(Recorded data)
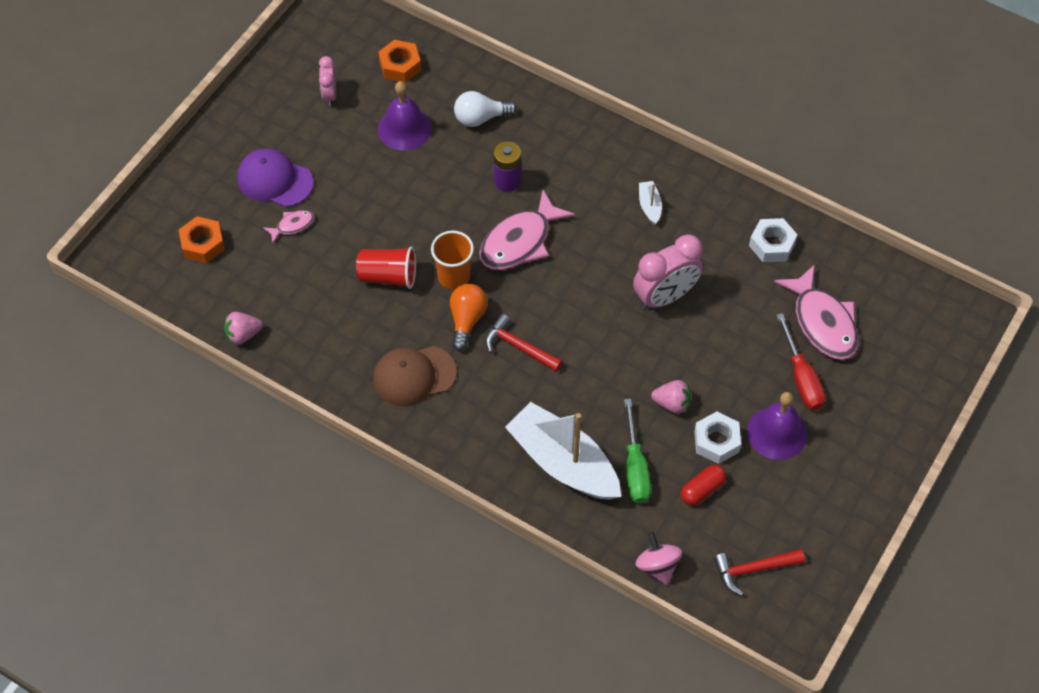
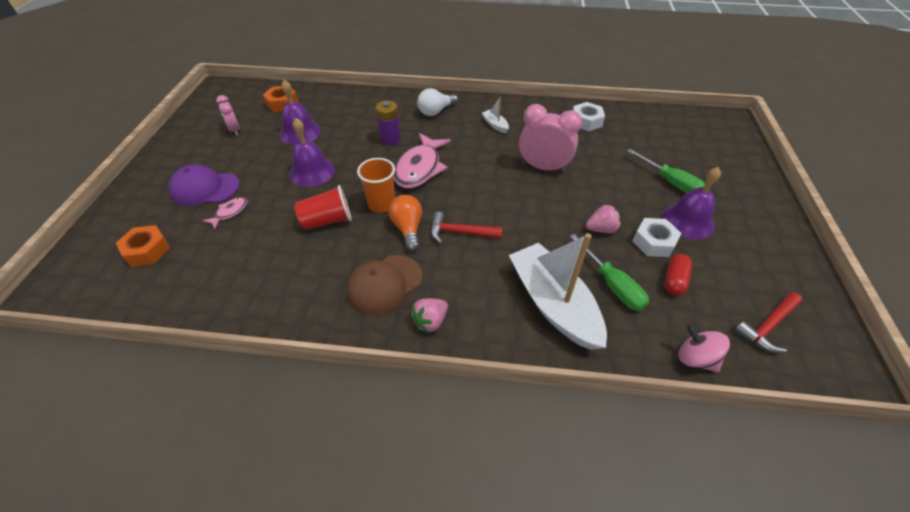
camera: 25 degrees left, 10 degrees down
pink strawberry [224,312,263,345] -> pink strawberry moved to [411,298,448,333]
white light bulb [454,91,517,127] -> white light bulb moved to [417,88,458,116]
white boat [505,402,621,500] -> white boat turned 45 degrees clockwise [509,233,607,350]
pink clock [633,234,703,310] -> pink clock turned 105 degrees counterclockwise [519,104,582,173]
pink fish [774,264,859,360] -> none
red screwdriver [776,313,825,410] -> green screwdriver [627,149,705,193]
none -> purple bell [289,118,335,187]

## What is expected
Take every line from the data that includes the word "white".

## Output for this exercise
white light bulb [454,91,517,127] -> white light bulb moved to [417,88,458,116]
white boat [505,402,621,500] -> white boat turned 45 degrees clockwise [509,233,607,350]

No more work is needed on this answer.